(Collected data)
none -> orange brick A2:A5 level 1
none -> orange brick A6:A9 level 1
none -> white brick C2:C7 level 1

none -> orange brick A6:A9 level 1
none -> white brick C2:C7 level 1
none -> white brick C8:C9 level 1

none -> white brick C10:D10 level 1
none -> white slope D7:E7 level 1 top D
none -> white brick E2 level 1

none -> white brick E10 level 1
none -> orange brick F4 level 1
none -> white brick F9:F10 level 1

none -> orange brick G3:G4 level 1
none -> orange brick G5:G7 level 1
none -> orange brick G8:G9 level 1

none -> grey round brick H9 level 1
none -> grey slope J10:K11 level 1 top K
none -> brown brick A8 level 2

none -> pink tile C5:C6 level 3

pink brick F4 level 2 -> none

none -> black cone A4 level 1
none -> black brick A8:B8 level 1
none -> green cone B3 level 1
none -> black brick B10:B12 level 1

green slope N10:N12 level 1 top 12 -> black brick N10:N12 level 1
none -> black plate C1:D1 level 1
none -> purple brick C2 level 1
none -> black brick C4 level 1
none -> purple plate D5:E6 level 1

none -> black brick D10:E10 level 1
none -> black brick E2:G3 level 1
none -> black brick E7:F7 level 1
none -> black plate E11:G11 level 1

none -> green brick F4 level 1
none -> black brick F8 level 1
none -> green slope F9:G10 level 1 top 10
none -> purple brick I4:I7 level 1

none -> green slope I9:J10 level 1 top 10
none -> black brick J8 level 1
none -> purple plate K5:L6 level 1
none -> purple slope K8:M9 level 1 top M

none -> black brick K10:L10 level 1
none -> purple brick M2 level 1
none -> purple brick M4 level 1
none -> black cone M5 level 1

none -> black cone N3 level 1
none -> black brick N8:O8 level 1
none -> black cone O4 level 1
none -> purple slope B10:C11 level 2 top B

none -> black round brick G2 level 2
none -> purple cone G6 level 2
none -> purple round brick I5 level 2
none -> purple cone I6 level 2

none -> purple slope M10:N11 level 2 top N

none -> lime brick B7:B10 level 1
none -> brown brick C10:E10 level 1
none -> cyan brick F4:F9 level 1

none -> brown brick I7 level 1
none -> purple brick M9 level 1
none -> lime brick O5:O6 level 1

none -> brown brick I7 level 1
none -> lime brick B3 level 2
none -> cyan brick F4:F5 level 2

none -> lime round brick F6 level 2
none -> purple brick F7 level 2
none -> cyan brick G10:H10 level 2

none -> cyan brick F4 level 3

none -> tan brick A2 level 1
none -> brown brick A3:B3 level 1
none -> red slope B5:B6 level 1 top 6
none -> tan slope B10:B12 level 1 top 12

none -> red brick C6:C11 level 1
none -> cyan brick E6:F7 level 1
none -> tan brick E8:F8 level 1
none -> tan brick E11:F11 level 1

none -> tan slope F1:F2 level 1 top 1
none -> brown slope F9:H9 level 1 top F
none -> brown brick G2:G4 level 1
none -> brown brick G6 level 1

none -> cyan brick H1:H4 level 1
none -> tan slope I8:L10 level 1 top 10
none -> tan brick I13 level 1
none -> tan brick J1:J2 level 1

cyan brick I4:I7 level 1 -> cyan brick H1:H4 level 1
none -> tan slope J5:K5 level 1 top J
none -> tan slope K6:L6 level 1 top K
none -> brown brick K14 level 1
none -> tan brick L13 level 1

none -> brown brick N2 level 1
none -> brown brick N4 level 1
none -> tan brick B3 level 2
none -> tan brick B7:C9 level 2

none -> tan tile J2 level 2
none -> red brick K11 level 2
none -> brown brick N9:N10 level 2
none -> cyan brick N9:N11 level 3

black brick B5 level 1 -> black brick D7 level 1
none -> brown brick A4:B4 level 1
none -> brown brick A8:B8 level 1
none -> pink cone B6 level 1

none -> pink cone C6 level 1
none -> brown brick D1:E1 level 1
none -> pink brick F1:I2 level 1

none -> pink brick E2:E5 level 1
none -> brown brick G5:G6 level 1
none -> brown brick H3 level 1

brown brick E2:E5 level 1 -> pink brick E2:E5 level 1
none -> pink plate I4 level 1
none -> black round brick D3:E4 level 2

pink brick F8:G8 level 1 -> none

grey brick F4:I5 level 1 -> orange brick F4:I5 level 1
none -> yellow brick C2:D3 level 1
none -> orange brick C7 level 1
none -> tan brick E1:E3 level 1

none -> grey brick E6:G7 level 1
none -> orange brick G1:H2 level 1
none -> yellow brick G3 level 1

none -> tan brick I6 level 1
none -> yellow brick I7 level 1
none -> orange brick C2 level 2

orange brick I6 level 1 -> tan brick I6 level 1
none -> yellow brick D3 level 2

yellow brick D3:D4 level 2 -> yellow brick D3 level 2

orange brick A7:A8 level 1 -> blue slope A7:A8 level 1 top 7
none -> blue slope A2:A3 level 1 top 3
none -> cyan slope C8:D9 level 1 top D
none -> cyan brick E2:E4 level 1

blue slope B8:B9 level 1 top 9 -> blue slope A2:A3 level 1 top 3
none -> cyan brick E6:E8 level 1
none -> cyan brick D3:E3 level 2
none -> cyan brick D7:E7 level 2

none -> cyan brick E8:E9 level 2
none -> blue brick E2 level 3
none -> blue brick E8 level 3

→ Work to complete
Given the records above, return exactly the lines starting at the line containing "none -> orange brick C7 level 1" and ending at the line containing "none -> yellow brick D3 level 2", including both.

→ Solution below
none -> orange brick C7 level 1
none -> tan brick E1:E3 level 1

none -> grey brick E6:G7 level 1
none -> orange brick G1:H2 level 1
none -> yellow brick G3 level 1

none -> tan brick I6 level 1
none -> yellow brick I7 level 1
none -> orange brick C2 level 2

orange brick I6 level 1 -> tan brick I6 level 1
none -> yellow brick D3 level 2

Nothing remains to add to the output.